> **DIRECTIONS**: Repeat the line that contains "(335, 702) = (313, 646): yellow" exactly, along with each following line up to and including the last line of the entries.

Before-and-after scene images
------

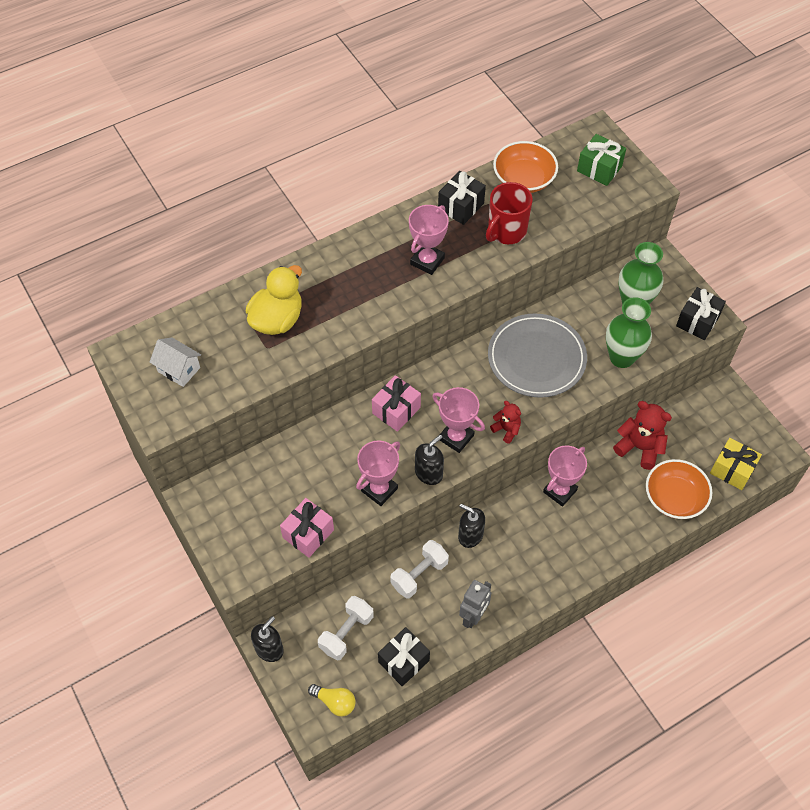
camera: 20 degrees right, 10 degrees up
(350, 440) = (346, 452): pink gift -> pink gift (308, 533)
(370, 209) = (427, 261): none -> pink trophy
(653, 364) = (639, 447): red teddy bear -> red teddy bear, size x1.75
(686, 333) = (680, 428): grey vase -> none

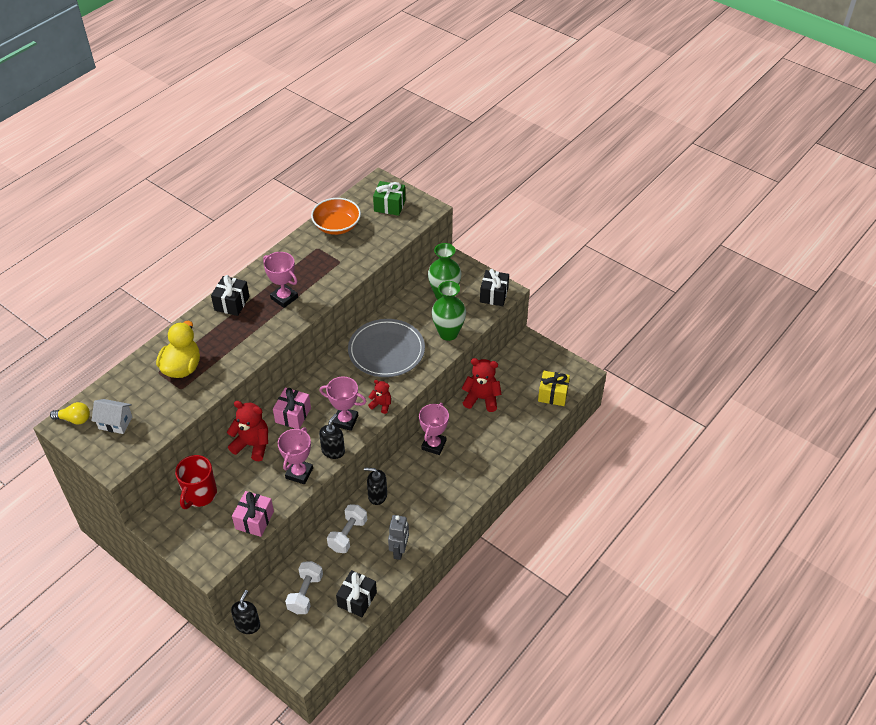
camera: 20 degrees left, 10 degrees down
(335, 702) = (313, 646): yellow light bulb -> yellow light bulb (74, 419)
(336, 435) = (252, 445): none -> red teddy bear
(427, 261) = (284, 298): pink trophy -> pink trophy turned 60 degrees counterclockwise
(460, 206) = (296, 255): black gift -> black gift (232, 303)
(506, 231) = (336, 263): red mug -> red mug (199, 494)
(674, 498) = (518, 425): orange bowl -> none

------

> **THE ANSWER**:
(335, 702) = (313, 646): yellow light bulb -> yellow light bulb (74, 419)
(336, 435) = (252, 445): none -> red teddy bear
(427, 261) = (284, 298): pink trophy -> pink trophy turned 60 degrees counterclockwise
(460, 206) = (296, 255): black gift -> black gift (232, 303)
(506, 231) = (336, 263): red mug -> red mug (199, 494)
(674, 498) = (518, 425): orange bowl -> none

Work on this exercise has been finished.